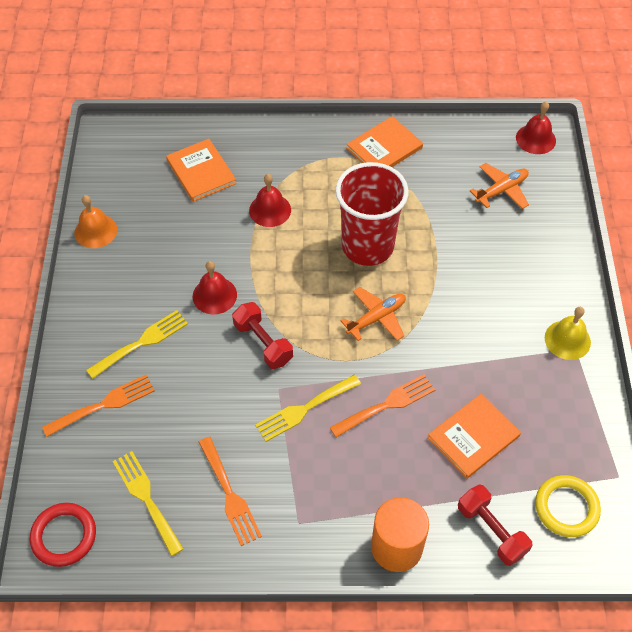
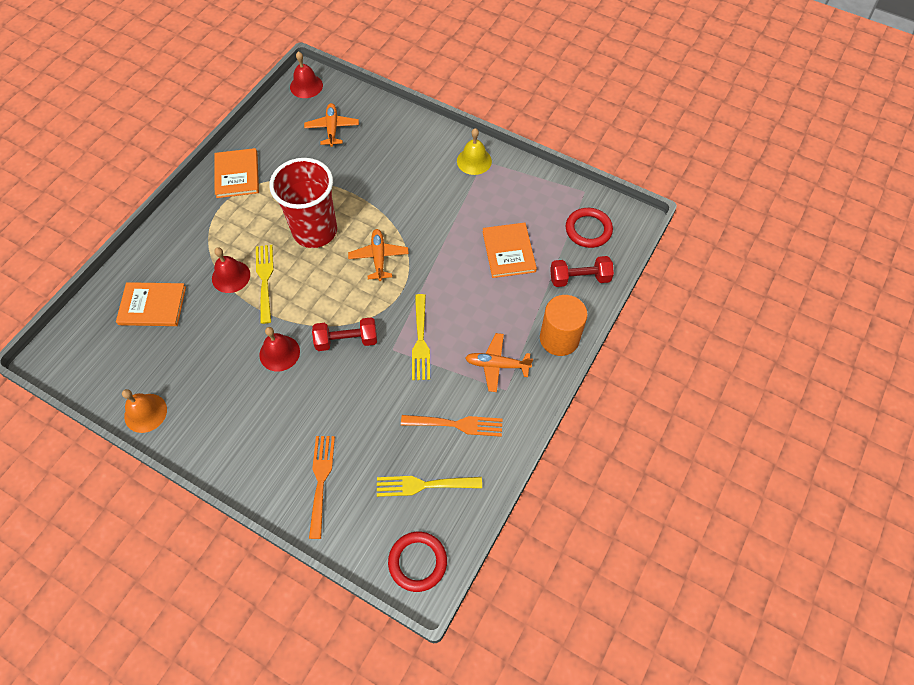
camera: 60 degrees left, 5 degrees up
yellow fork [86,310,188,379] -> yellow fork moved to [256,245,274,324]
orange fork [330,374,435,438] -> none
yellow ring [535,475,601,537] -> red ring [566,208,613,248]
none -> orange plane [465,333,533,392]

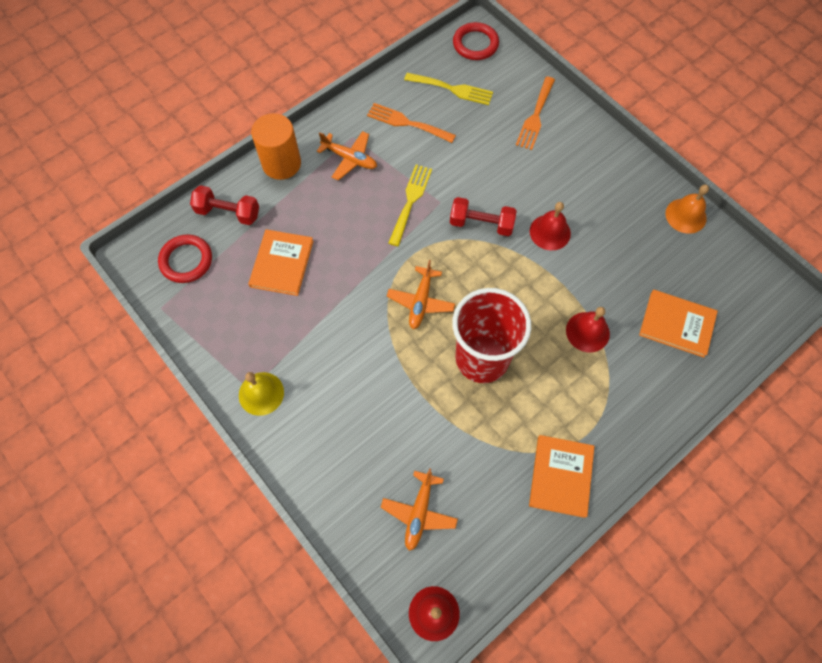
camera: 160 degrees left, 5 degrees up
yellow fork [256,245,274,324] -> none

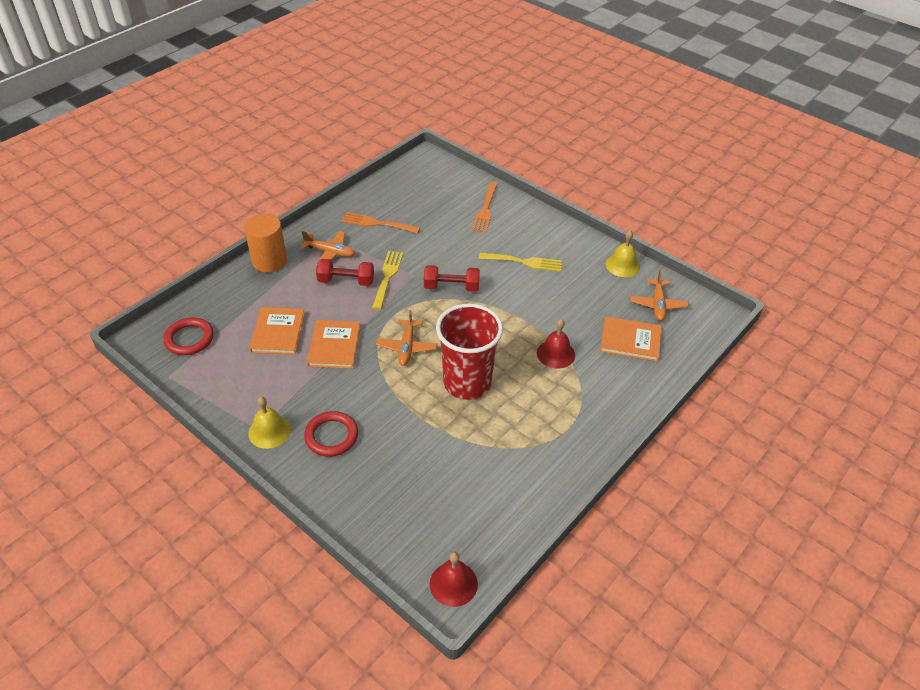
camera: 10 degrees left, 20 degrees down
red dumbbell [190,185,259,225] -> red dumbbell moved to [316,259,374,286]
orange plane [381,468,458,551] -> orange plane moved to [630,270,689,321]
yellow fork [404,73,493,105] -> yellow fork moved to [479,253,562,272]
red ring [453,22,499,60] -> red ring moved to [304,411,358,457]
orange book [529,435,595,518] -> orange book moved to [307,320,361,369]
red bell [530,202,571,250] -> none
orange bell [666,185,709,234] -> yellow bell [605,230,640,277]

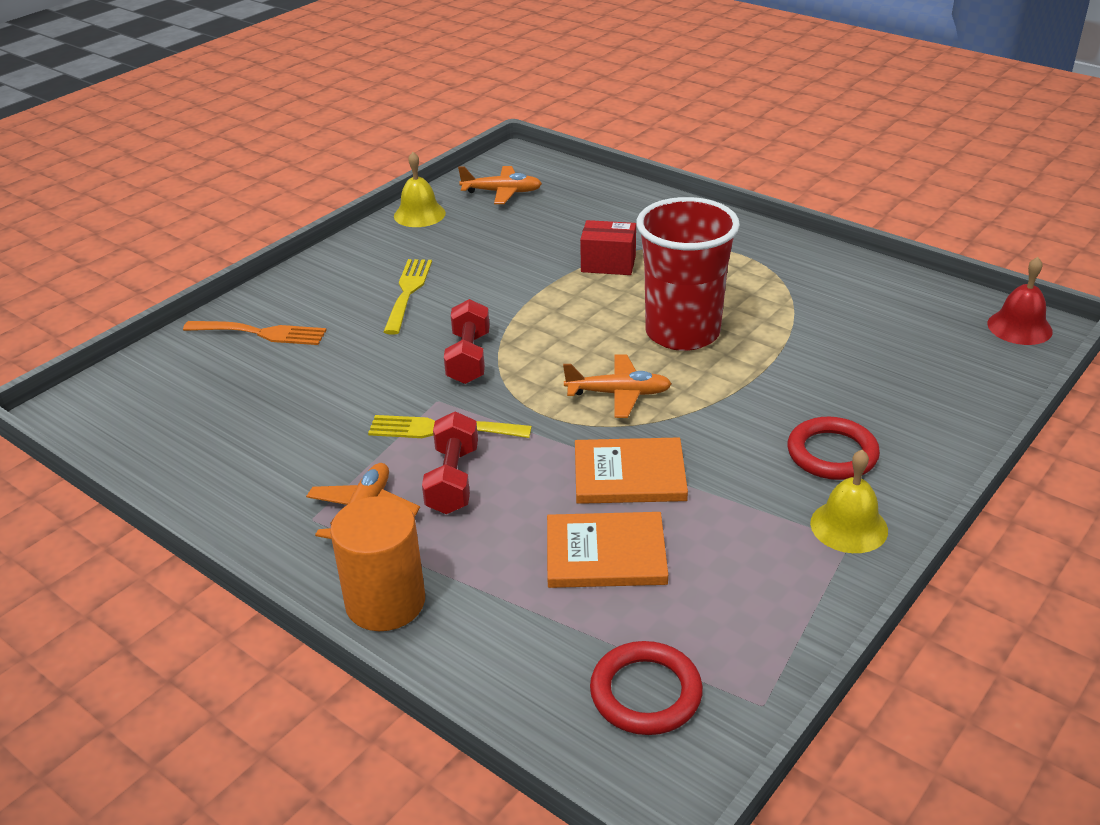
camera: 90 degrees left, 10 degrees down
orange fork [341,212,420,234] -> none
red bell [537,319,575,369] -> red box [580,220,636,275]
orange book [600,316,661,362] -> none

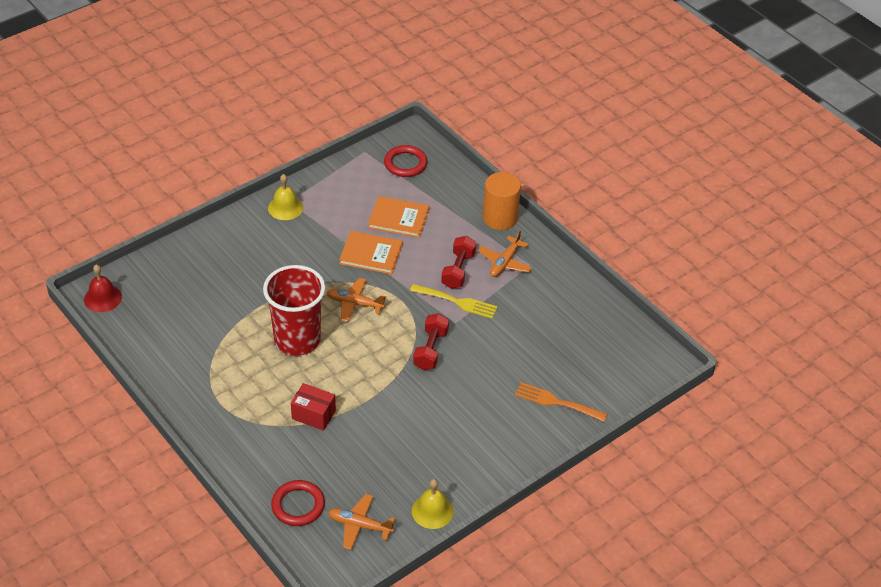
camera: 170 degrees left, 10 degrees up
yellow fork [383,259,432,335] -> none
red ring [788,417,880,480] -> red ring moved to [271,480,325,526]

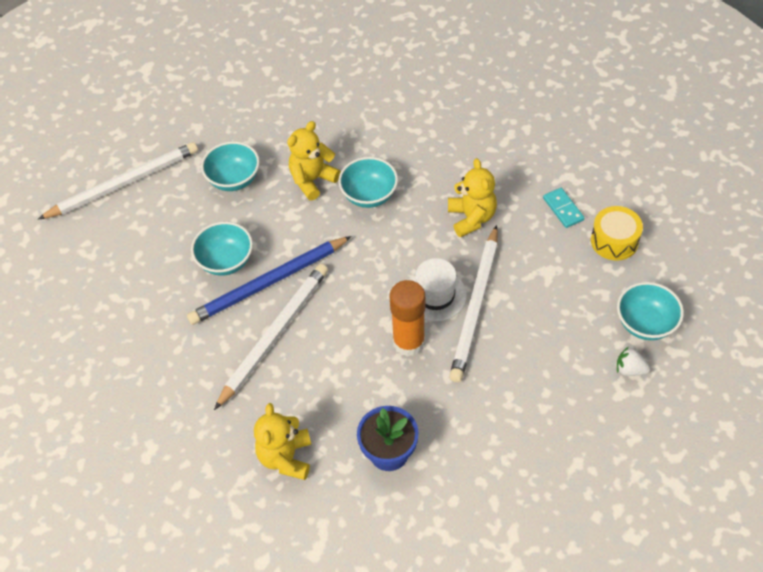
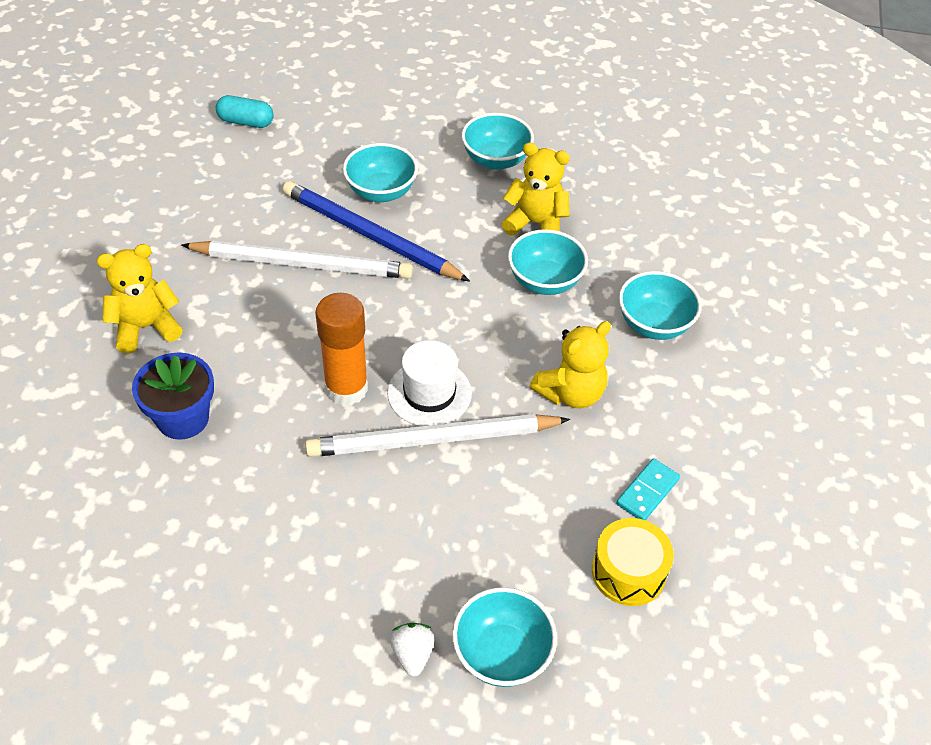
camera: 60 degrees right, 5 degrees down
white pencil [38,142,198,220] -> none
none -> turquoise capsule [216,95,274,128]
none -> turquoise bowl [619,271,702,340]

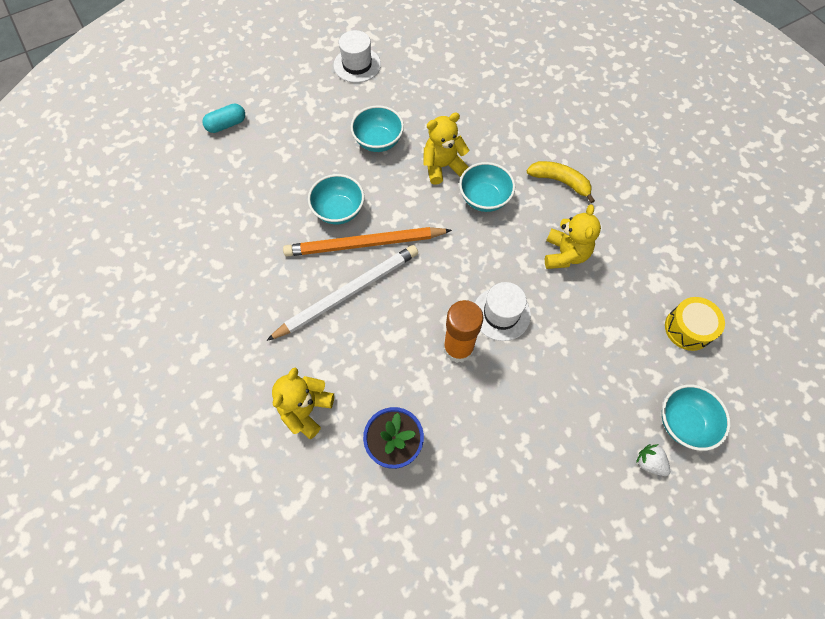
camera: 40 degrees left, 15 degrees up
turquoise capsule [216,95,274,128] -> turquoise capsule moved to [203,104,245,133]
blue pencil [283,181,470,282] -> orange pencil [283,227,452,257]
white pencil [305,414,570,457] -> none
turquoise domino [616,458,680,520] -> none
turquoise bowl [619,271,702,340] -> yellow banana [527,161,595,203]
none -> white hat [333,30,381,83]

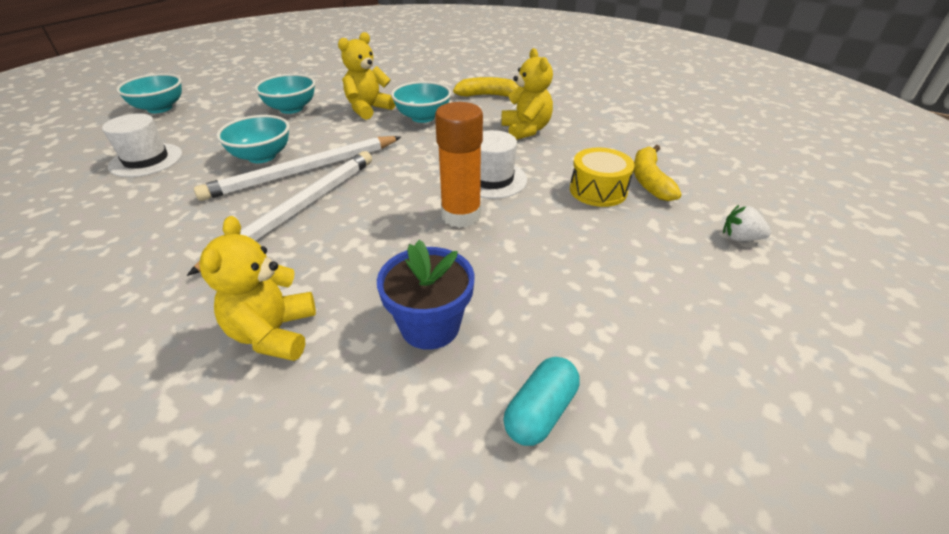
camera: 25 degrees left, 25 degrees down
turquoise capsule [203,104,245,133] -> turquoise capsule moved to [503,357,579,446]
orange pencil [283,227,452,257] -> white pencil [194,136,401,201]
white hat [333,30,381,83] -> white hat moved to [102,113,182,177]
turquoise bowl [662,384,731,451] -> turquoise bowl moved to [116,73,182,113]
yellow drum [665,297,725,351] -> yellow drum moved to [570,148,635,207]
none -> yellow banana [634,145,682,201]

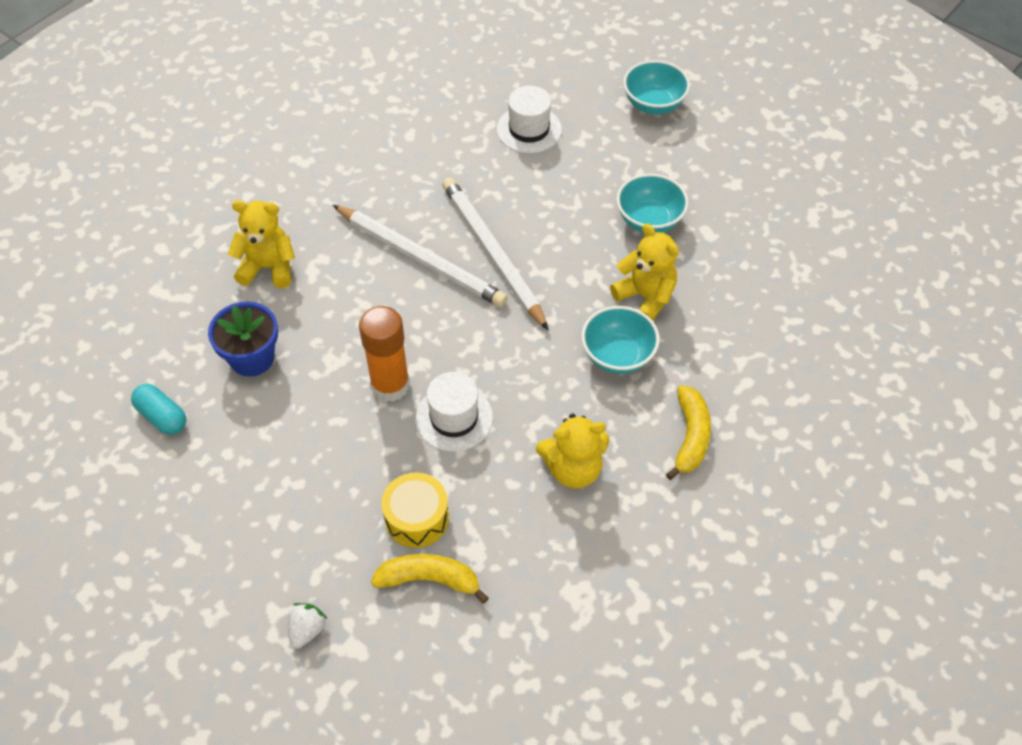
camera: 95 degrees right, 15 degrees up
turquoise bowl [217,115,290,163] -> none

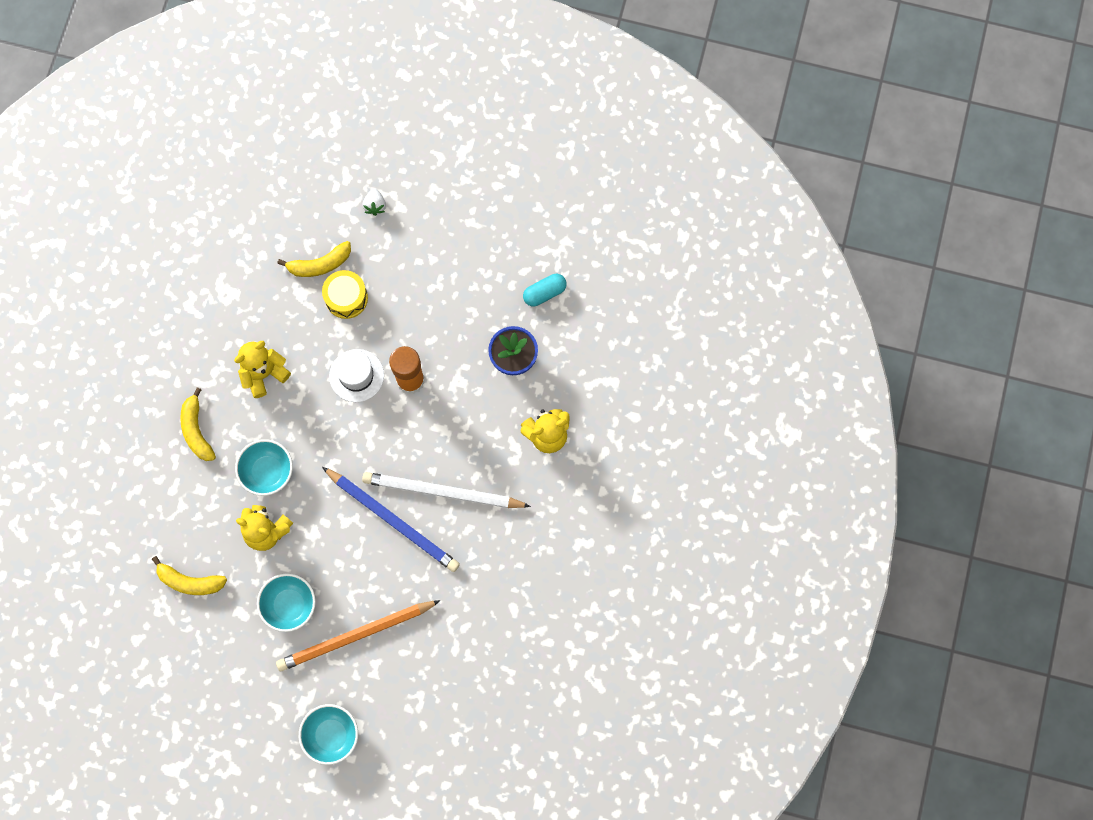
camera: 155 degrees right, 20 degrees up
turquoise capsule [131,384,186,435] -> turquoise capsule turned 45 degrees counterclockwise [523,274,567,307]
white pencil [442,178,549,331] -> blue pencil [322,467,460,572]
white hat [497,86,562,153] -> none
none -> yellow banana [152,556,227,595]
none -> orange pencil [276,600,441,671]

------

> **What you have to do**
Go through the records line by line and count those that contain the string "fork". Answer with the count alone.

> **Task output**
6